WHAT THE TASK ASKS » Write out again, exactly, the lines below starting at the one with "pink spray bottle: 1 -> 2" and ending at the one with "brown glue stick: 4 -> 1".

***

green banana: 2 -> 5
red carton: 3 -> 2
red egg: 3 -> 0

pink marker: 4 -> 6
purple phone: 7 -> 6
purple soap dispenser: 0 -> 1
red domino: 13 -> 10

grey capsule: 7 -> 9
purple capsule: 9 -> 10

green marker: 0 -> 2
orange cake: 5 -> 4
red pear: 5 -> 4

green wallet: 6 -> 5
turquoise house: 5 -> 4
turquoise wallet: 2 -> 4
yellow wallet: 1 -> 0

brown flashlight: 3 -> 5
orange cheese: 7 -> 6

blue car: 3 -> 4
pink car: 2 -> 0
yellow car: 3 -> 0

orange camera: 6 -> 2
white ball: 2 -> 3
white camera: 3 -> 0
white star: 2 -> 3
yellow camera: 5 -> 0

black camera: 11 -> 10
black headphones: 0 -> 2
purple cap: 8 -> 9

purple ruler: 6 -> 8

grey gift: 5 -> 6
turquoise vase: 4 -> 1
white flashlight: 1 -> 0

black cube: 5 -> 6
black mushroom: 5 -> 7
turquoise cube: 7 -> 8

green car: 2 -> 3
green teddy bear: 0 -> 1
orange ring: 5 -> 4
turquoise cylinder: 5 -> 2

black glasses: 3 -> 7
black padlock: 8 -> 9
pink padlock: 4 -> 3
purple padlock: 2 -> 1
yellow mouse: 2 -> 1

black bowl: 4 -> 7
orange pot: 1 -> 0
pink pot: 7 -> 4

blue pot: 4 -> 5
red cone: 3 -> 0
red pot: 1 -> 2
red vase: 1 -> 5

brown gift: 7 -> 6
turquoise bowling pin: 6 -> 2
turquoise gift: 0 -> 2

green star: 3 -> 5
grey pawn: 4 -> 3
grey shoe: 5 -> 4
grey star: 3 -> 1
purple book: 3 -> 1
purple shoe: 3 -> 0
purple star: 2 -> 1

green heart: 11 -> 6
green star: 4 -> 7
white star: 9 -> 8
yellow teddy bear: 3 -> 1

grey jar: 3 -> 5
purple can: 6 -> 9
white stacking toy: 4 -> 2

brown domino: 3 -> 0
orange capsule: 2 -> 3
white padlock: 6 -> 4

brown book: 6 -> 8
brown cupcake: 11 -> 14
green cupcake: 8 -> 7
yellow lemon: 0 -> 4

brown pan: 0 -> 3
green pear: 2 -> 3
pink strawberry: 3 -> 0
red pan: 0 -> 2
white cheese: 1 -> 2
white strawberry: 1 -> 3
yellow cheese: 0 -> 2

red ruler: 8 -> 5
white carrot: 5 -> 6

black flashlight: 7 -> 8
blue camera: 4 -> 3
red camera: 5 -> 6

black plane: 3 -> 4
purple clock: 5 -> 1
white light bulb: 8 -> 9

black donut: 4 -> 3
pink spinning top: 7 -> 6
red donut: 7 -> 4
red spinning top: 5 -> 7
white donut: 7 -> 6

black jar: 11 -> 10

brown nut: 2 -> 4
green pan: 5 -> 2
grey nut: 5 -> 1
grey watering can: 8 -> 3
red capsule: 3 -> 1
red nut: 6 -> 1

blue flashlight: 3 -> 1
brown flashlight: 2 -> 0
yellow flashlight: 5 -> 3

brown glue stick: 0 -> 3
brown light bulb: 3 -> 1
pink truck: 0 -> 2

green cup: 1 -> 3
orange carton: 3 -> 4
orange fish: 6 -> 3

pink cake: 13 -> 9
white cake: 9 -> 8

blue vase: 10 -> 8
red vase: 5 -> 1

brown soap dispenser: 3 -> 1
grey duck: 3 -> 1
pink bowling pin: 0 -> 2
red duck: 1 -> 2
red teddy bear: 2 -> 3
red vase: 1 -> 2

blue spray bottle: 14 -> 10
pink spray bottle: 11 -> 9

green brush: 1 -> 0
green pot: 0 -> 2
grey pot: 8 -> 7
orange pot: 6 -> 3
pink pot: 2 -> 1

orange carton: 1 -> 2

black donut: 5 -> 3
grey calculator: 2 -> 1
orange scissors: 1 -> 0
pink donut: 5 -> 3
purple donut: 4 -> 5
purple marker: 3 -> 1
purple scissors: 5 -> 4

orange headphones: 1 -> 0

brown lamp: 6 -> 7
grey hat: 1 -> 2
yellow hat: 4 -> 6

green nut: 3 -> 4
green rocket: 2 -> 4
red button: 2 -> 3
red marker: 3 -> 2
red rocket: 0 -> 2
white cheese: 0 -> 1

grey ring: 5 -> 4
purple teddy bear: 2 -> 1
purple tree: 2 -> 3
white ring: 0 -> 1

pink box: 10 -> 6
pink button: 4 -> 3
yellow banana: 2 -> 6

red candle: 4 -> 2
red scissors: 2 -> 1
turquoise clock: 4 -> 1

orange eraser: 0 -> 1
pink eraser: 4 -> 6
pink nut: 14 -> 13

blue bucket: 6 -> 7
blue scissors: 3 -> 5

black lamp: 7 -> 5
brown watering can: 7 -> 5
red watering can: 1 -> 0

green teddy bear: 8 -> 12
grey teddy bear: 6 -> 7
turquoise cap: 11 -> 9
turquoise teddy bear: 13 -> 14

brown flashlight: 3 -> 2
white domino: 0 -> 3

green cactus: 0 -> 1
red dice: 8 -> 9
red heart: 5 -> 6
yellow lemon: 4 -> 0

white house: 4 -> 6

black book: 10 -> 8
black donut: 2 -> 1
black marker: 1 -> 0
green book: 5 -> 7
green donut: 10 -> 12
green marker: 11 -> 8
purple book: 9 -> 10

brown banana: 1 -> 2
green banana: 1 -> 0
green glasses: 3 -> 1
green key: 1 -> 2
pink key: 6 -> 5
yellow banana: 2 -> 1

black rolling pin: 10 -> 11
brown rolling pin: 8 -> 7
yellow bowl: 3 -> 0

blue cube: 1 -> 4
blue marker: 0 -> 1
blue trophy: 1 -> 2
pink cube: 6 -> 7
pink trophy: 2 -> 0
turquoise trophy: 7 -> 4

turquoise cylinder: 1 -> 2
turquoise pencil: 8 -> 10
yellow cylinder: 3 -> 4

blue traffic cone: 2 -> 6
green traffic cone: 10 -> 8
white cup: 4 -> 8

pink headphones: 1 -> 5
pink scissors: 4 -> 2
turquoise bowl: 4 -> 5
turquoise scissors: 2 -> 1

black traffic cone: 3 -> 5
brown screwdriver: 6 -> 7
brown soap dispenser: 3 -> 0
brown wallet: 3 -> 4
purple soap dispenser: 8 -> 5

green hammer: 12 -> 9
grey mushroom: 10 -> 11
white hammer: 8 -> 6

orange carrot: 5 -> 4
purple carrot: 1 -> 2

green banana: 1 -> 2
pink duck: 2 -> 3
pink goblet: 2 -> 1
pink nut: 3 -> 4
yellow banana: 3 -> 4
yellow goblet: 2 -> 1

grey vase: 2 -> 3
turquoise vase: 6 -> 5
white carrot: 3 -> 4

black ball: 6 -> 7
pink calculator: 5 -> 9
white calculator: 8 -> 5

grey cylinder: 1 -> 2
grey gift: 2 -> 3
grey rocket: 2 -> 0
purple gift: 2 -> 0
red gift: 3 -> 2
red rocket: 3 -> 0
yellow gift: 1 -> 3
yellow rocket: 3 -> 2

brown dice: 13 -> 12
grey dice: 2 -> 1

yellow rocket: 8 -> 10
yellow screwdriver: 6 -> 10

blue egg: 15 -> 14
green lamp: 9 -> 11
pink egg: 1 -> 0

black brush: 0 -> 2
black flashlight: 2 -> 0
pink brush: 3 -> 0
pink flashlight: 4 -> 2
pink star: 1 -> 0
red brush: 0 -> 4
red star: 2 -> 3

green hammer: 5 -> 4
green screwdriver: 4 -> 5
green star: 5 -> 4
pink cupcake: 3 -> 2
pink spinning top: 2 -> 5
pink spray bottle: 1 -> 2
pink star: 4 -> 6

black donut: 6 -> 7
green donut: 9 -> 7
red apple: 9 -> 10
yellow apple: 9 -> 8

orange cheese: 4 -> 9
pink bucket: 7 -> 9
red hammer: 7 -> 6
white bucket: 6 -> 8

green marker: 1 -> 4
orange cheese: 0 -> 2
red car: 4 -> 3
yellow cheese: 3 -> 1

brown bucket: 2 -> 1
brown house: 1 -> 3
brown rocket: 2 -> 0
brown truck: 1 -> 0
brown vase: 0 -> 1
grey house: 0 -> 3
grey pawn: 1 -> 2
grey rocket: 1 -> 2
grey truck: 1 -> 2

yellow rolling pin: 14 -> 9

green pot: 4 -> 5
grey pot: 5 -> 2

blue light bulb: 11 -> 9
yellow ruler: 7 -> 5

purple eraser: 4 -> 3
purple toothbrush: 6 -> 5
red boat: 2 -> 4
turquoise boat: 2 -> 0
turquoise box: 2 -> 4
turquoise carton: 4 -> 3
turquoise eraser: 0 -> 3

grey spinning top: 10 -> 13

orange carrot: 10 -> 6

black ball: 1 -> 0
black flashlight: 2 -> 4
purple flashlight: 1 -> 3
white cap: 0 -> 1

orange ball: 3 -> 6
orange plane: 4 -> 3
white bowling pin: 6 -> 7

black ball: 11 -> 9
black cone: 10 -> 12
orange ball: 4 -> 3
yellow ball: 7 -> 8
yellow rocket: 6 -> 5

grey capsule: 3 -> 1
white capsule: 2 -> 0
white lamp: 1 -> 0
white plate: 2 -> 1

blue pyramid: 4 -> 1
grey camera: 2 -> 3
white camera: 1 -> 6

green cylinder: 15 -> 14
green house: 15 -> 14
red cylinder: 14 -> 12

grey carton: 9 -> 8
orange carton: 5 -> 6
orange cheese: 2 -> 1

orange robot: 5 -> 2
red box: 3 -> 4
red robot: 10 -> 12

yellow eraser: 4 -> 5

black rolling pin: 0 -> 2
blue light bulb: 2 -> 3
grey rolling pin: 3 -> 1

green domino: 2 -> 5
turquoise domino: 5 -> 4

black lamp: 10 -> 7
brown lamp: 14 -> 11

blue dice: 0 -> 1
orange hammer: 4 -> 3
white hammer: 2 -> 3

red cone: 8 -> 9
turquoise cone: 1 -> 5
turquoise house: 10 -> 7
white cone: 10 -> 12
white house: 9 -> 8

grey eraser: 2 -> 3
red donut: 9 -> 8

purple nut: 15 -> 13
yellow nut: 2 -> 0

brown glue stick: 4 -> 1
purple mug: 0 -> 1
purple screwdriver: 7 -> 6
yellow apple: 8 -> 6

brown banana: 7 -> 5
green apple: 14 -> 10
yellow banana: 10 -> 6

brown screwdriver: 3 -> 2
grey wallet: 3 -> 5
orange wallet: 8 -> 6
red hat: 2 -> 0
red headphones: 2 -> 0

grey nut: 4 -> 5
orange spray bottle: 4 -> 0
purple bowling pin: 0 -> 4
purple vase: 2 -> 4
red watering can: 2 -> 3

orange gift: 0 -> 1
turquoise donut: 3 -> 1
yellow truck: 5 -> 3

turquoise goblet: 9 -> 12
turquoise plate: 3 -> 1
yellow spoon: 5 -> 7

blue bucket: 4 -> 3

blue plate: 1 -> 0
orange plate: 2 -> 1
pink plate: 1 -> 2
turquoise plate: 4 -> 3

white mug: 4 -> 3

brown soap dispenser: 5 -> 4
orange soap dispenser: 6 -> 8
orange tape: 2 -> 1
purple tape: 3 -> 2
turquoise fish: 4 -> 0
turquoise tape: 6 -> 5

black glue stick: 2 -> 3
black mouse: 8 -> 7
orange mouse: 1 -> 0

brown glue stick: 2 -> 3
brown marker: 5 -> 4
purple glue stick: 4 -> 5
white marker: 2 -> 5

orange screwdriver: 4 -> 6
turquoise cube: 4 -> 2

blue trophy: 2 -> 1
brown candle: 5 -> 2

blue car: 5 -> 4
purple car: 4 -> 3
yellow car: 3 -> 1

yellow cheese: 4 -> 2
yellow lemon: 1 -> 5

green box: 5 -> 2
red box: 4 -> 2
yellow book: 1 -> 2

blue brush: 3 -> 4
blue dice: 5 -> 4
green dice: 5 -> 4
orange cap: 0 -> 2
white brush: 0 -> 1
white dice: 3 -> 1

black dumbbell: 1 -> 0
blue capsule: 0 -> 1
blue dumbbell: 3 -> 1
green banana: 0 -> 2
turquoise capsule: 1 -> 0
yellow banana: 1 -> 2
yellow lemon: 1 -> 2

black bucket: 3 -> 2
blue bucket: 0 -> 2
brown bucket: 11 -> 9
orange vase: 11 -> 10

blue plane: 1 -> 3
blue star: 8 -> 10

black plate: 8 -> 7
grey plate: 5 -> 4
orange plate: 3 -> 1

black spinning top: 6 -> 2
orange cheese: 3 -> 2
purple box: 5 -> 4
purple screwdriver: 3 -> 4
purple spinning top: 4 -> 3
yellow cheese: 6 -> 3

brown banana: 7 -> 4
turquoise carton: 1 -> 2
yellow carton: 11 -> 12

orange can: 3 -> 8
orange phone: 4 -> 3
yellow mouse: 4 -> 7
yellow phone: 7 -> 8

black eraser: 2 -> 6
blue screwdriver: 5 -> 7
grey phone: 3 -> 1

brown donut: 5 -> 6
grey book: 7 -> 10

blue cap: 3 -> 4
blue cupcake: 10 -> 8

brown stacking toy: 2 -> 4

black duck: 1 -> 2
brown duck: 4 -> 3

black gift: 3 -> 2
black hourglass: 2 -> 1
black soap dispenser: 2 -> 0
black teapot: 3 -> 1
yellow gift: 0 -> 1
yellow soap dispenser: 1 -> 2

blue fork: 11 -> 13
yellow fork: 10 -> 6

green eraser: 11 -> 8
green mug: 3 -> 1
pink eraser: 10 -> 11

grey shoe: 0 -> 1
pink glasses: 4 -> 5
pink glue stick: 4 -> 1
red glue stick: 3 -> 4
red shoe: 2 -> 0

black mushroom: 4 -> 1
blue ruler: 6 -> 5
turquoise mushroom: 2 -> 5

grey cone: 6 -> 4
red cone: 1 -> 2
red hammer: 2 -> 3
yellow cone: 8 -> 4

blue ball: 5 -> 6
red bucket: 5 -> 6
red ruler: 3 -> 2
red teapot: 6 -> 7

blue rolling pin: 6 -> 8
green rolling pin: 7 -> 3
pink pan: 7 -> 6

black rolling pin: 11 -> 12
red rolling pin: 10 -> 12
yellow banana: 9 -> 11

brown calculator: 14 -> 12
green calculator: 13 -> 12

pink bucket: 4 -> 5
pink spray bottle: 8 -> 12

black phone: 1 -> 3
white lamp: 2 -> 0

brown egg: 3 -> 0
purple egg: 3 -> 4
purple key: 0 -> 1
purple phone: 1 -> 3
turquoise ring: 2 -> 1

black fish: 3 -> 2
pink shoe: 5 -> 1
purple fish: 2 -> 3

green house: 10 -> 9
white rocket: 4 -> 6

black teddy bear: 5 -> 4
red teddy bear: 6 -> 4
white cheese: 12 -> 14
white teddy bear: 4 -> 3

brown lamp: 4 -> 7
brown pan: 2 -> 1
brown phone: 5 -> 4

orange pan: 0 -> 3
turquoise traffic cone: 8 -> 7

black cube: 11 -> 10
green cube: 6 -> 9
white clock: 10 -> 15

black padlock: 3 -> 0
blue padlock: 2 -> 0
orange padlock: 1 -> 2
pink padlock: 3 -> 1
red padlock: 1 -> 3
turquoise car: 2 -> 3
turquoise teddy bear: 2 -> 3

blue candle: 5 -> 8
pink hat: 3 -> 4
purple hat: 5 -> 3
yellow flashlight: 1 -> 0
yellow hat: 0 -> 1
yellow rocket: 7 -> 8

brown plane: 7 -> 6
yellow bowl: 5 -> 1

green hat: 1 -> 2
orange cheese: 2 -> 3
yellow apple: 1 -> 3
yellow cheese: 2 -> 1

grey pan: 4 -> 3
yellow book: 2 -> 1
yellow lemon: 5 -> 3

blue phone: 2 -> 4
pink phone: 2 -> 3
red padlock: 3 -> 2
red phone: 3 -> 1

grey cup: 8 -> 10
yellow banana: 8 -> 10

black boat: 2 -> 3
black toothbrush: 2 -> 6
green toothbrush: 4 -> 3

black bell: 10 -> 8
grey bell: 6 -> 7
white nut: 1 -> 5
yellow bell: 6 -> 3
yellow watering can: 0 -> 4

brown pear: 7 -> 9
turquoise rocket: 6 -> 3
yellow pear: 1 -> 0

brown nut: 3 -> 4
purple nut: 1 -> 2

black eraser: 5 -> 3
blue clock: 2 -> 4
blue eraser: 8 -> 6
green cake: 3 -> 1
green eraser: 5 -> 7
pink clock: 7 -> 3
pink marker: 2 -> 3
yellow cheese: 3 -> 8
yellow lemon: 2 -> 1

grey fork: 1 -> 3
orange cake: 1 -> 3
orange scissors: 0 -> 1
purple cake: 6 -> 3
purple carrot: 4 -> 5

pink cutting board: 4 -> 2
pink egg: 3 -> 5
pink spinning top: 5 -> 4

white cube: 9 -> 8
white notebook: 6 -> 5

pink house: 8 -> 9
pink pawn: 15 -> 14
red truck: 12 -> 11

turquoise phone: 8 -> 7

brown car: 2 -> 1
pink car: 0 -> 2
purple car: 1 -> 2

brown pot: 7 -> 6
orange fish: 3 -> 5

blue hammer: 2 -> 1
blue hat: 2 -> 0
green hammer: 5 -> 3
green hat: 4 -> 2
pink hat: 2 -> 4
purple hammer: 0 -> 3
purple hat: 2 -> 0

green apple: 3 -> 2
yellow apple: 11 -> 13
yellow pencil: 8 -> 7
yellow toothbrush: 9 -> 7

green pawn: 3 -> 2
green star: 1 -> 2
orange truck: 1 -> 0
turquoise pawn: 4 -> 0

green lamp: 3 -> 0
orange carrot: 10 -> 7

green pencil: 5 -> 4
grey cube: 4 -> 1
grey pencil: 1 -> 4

***

ANSWER BOX »
pink spray bottle: 1 -> 2
pink star: 4 -> 6

black donut: 6 -> 7
green donut: 9 -> 7
red apple: 9 -> 10
yellow apple: 9 -> 8

orange cheese: 4 -> 9
pink bucket: 7 -> 9
red hammer: 7 -> 6
white bucket: 6 -> 8

green marker: 1 -> 4
orange cheese: 0 -> 2
red car: 4 -> 3
yellow cheese: 3 -> 1

brown bucket: 2 -> 1
brown house: 1 -> 3
brown rocket: 2 -> 0
brown truck: 1 -> 0
brown vase: 0 -> 1
grey house: 0 -> 3
grey pawn: 1 -> 2
grey rocket: 1 -> 2
grey truck: 1 -> 2

yellow rolling pin: 14 -> 9

green pot: 4 -> 5
grey pot: 5 -> 2

blue light bulb: 11 -> 9
yellow ruler: 7 -> 5

purple eraser: 4 -> 3
purple toothbrush: 6 -> 5
red boat: 2 -> 4
turquoise boat: 2 -> 0
turquoise box: 2 -> 4
turquoise carton: 4 -> 3
turquoise eraser: 0 -> 3

grey spinning top: 10 -> 13

orange carrot: 10 -> 6

black ball: 1 -> 0
black flashlight: 2 -> 4
purple flashlight: 1 -> 3
white cap: 0 -> 1

orange ball: 3 -> 6
orange plane: 4 -> 3
white bowling pin: 6 -> 7

black ball: 11 -> 9
black cone: 10 -> 12
orange ball: 4 -> 3
yellow ball: 7 -> 8
yellow rocket: 6 -> 5

grey capsule: 3 -> 1
white capsule: 2 -> 0
white lamp: 1 -> 0
white plate: 2 -> 1

blue pyramid: 4 -> 1
grey camera: 2 -> 3
white camera: 1 -> 6

green cylinder: 15 -> 14
green house: 15 -> 14
red cylinder: 14 -> 12

grey carton: 9 -> 8
orange carton: 5 -> 6
orange cheese: 2 -> 1

orange robot: 5 -> 2
red box: 3 -> 4
red robot: 10 -> 12

yellow eraser: 4 -> 5

black rolling pin: 0 -> 2
blue light bulb: 2 -> 3
grey rolling pin: 3 -> 1

green domino: 2 -> 5
turquoise domino: 5 -> 4

black lamp: 10 -> 7
brown lamp: 14 -> 11

blue dice: 0 -> 1
orange hammer: 4 -> 3
white hammer: 2 -> 3

red cone: 8 -> 9
turquoise cone: 1 -> 5
turquoise house: 10 -> 7
white cone: 10 -> 12
white house: 9 -> 8

grey eraser: 2 -> 3
red donut: 9 -> 8

purple nut: 15 -> 13
yellow nut: 2 -> 0

brown glue stick: 4 -> 1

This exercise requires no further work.